PROVIDED INFORMATION:
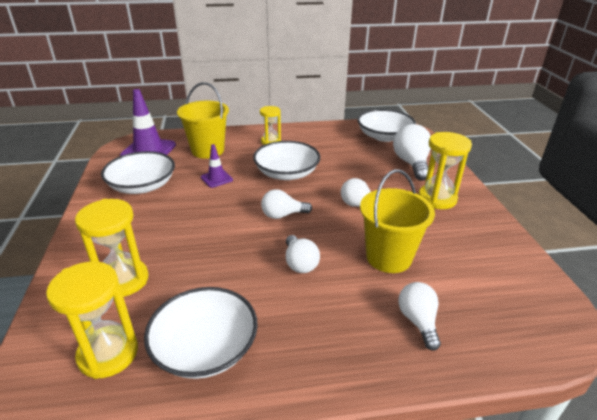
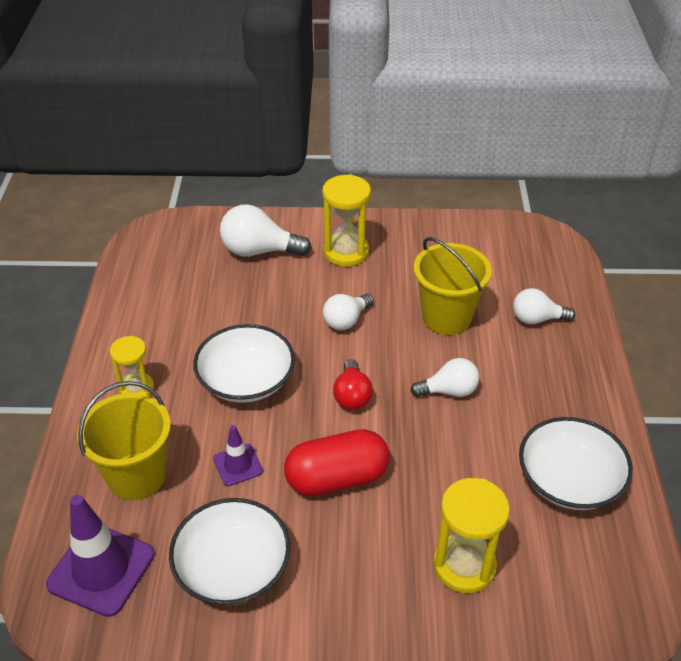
camera: 80 degrees left, 10 degrees up
(108, 353) = (578, 565): yellow hourglass -> none
(206, 215) = (337, 478): none -> red capsule
(282, 215) = (352, 396): white light bulb -> red light bulb
(384, 136) = (172, 257): white bowl -> none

EXERCISE PROMPT: Copy the records exactly; no image should appear in the result.

TASK OUTPUT:
camera: 80 degrees left, 10 degrees up
(108, 353) = (578, 565): yellow hourglass -> none
(206, 215) = (337, 478): none -> red capsule
(282, 215) = (352, 396): white light bulb -> red light bulb
(384, 136) = (172, 257): white bowl -> none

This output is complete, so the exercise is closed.